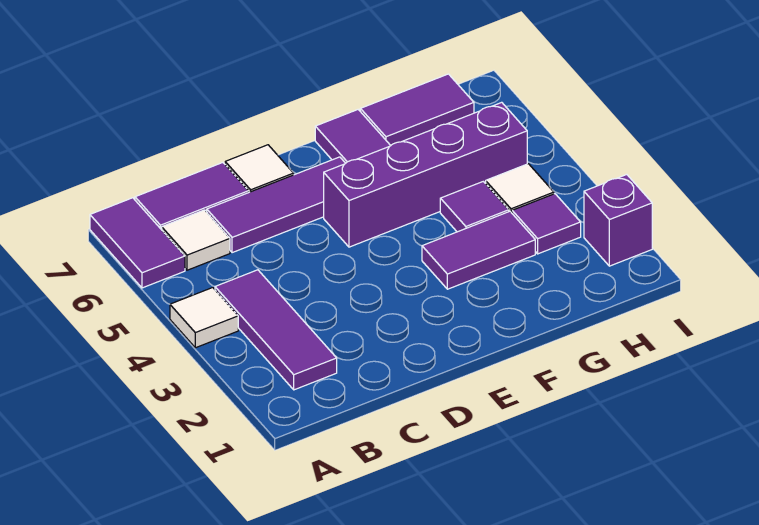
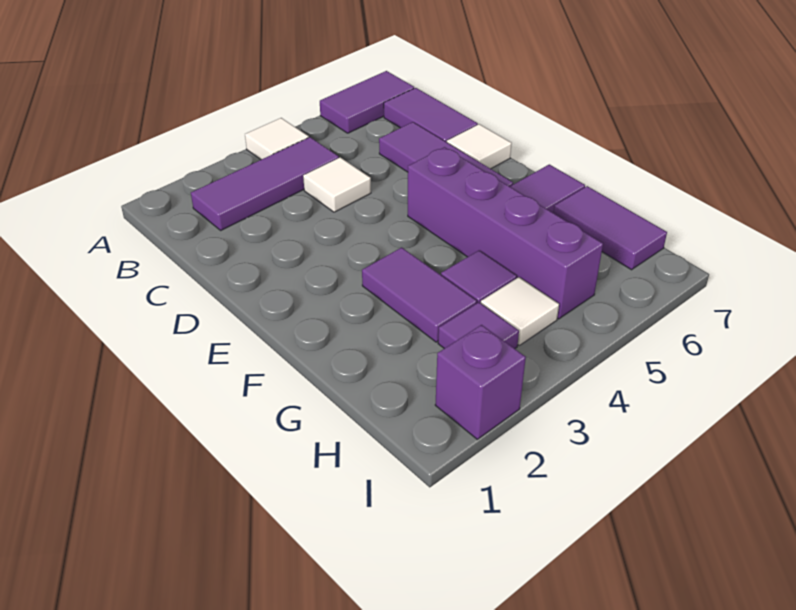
white tile B6 level 1 -> white tile C4 level 1

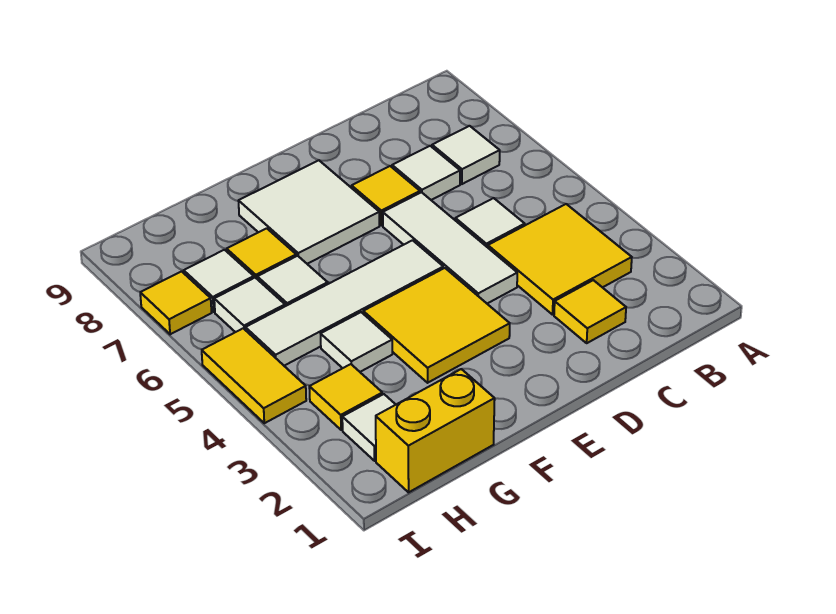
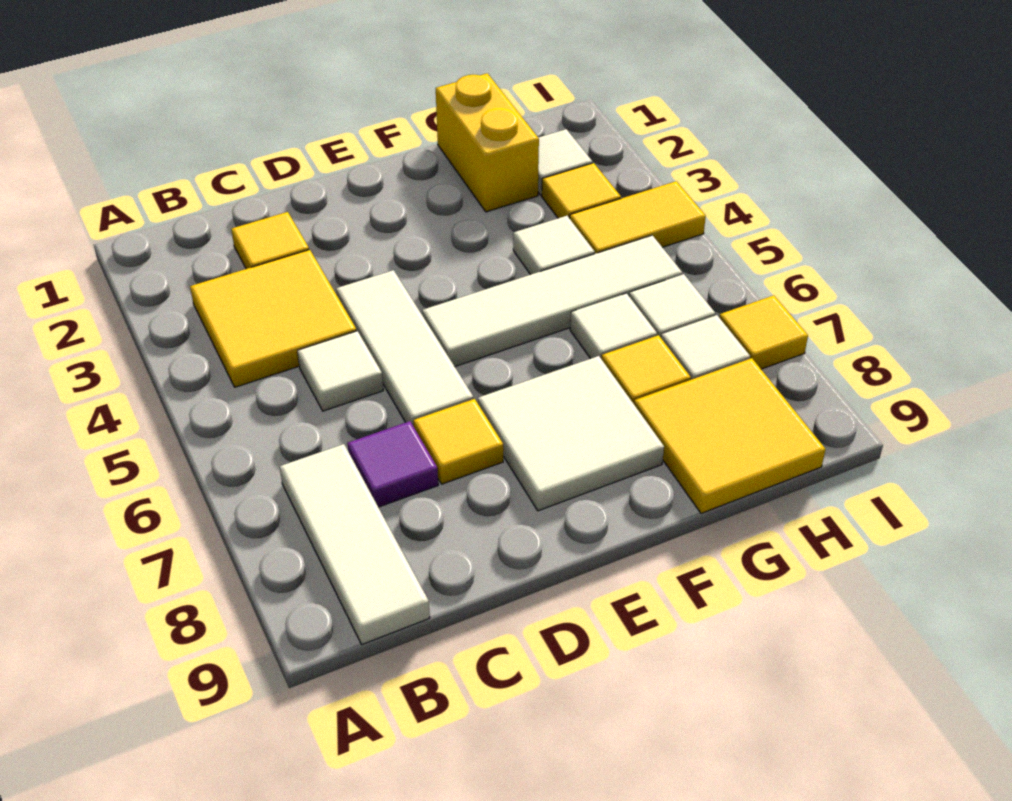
white tile B7 level 1 -> white tile B7:B9 level 1
white tile C7 level 1 -> purple tile C7 level 1
yellow tile E3:F4 level 1 -> yellow tile G8:H9 level 1
yellow brick G1:H1 level 1 -> yellow brick G1:G2 level 1
yellow tile I4:I5 level 1 -> yellow tile H4:I4 level 1

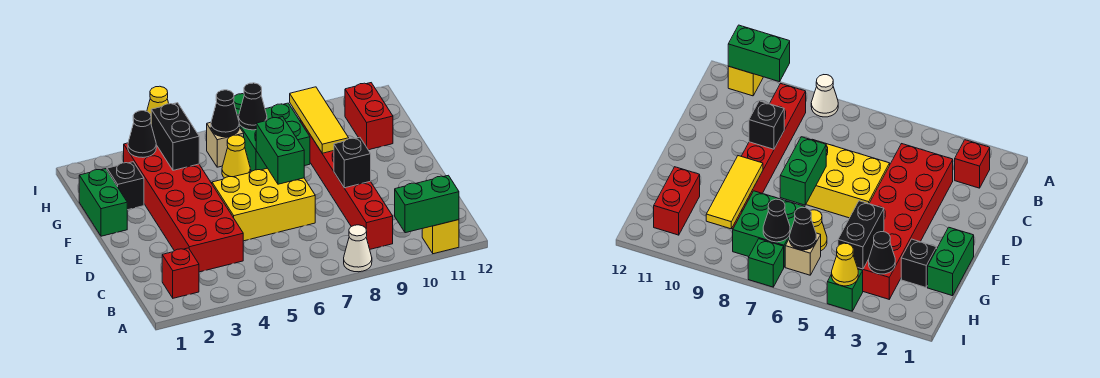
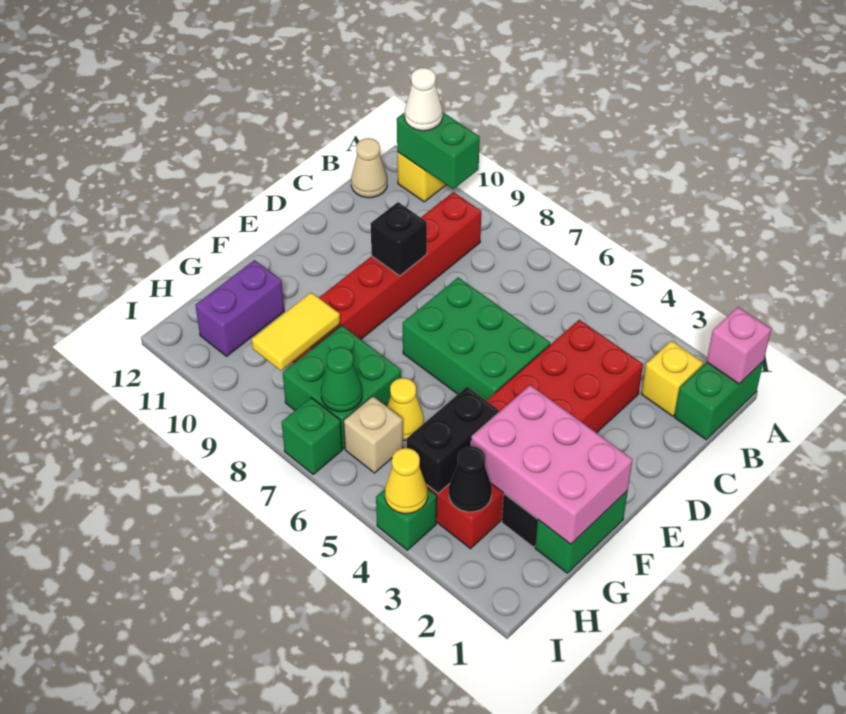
none -> pink brick A1 level 2
white cone A8 level 1 -> white cone A11 level 3
red brick B2 level 1 -> yellow brick B2 level 1
none -> tan cone B12 level 1
yellow brick D5:E7 level 1 -> green brick D5:E7 level 1
green brick E7:F7 level 2 -> green brick A1:B1 level 1
none -> pink brick F1:G3 level 2
yellow tile F9:H9 level 2 -> yellow tile G9:H9 level 2
red brick G11:H11 level 1 -> purple brick G11:H11 level 1
black cone H6 level 2 -> none
black cone H7 level 2 -> green cone H7 level 2

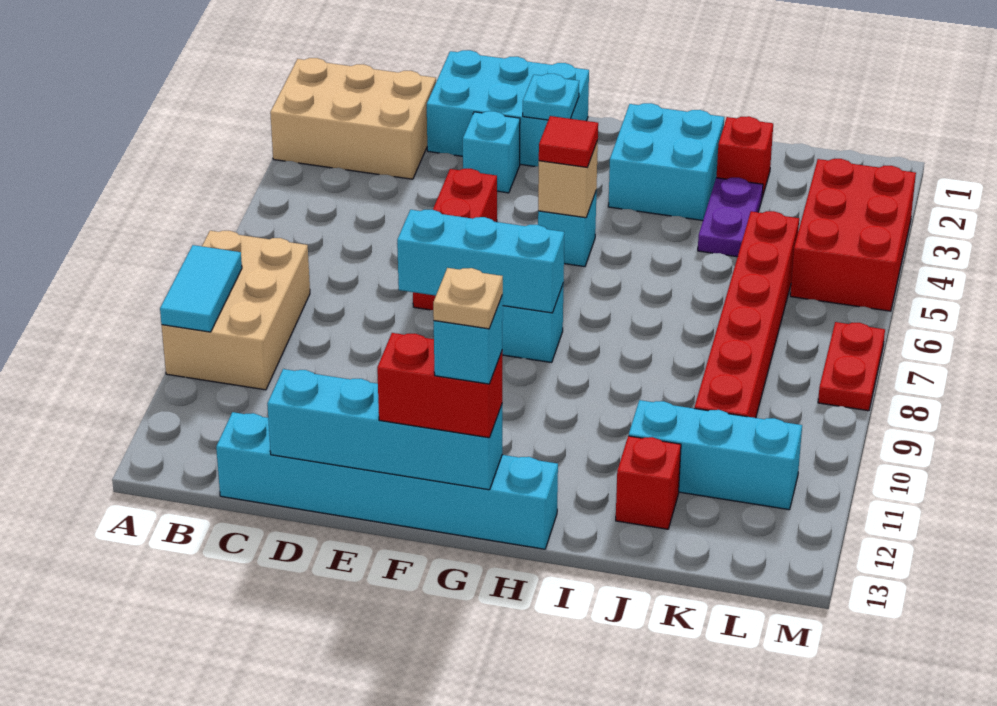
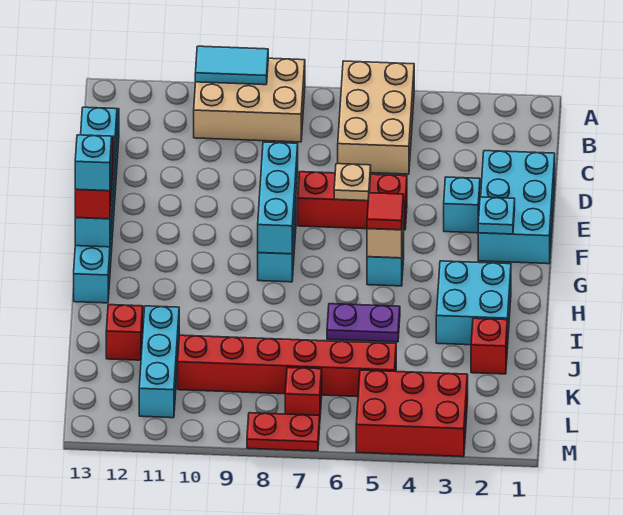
tan brick A2:C3 level 1 -> tan brick A5:C6 level 1
tan plate G13 level 5 -> tan plate E6 level 2
purple plate J3:J4 level 1 -> purple plate I5:I6 level 1
none -> red brick L7 level 1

◆ **The problem**:
Copy out every line of the data that includes the word "green".

◆ **Answer area**:
yellow brick D5:E7 level 1 -> green brick D5:E7 level 1
green brick E7:F7 level 2 -> green brick A1:B1 level 1
black cone H7 level 2 -> green cone H7 level 2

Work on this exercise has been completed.